# TASK STATEMENT
Ignoring the pictures, copy the data exactly.
── MATERIAL FOR THE TASK ──
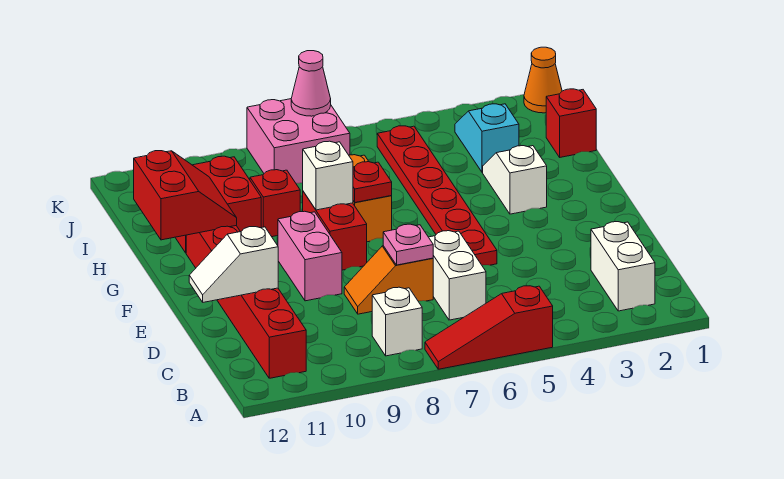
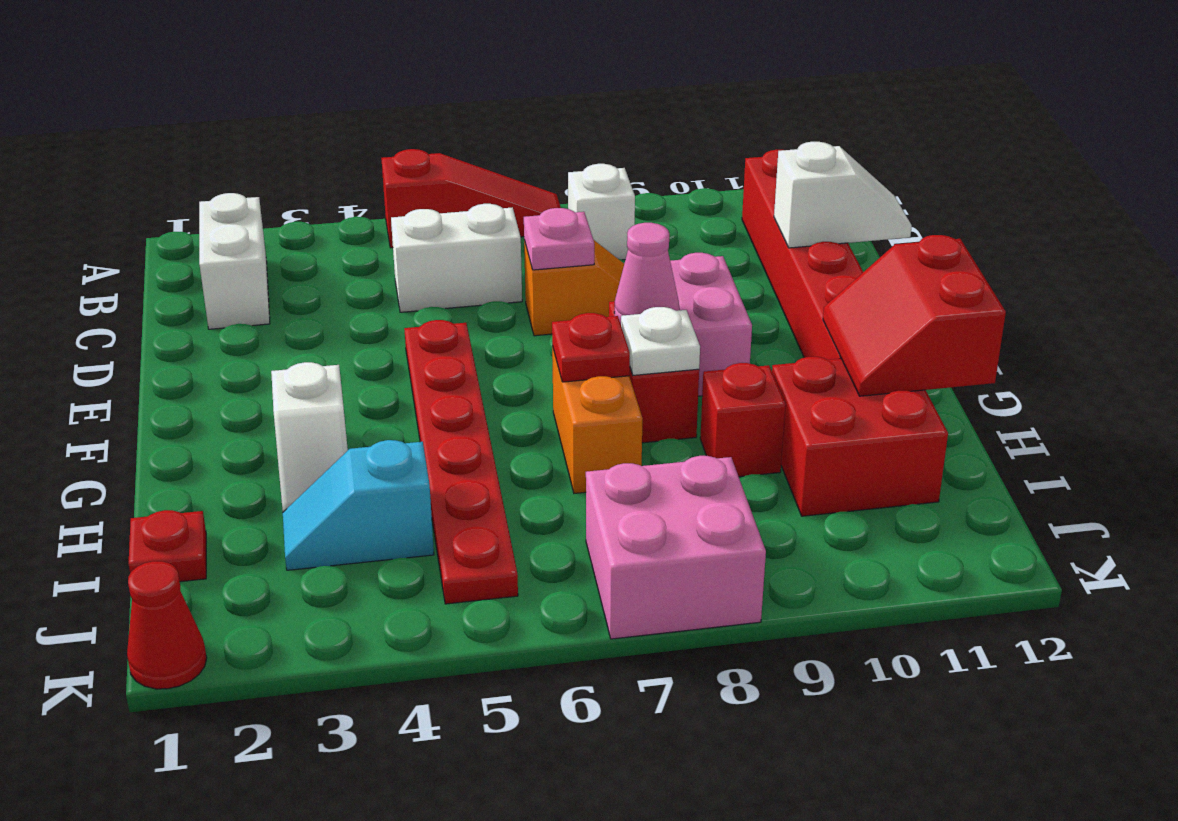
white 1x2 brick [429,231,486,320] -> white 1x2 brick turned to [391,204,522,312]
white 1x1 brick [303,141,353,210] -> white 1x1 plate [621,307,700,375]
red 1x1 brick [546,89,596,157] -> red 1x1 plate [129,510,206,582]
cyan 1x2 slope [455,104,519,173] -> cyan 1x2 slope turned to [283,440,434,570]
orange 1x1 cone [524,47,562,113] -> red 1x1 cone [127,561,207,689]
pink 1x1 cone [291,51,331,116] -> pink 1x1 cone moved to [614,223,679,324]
───
# FINISHED TASK
white 1x2 brick [429,231,486,320] -> white 1x2 brick turned to [391,204,522,312]
white 1x1 brick [303,141,353,210] -> white 1x1 plate [621,307,700,375]
red 1x1 brick [546,89,596,157] -> red 1x1 plate [129,510,206,582]
cyan 1x2 slope [455,104,519,173] -> cyan 1x2 slope turned to [283,440,434,570]
orange 1x1 cone [524,47,562,113] -> red 1x1 cone [127,561,207,689]
pink 1x1 cone [291,51,331,116] -> pink 1x1 cone moved to [614,223,679,324]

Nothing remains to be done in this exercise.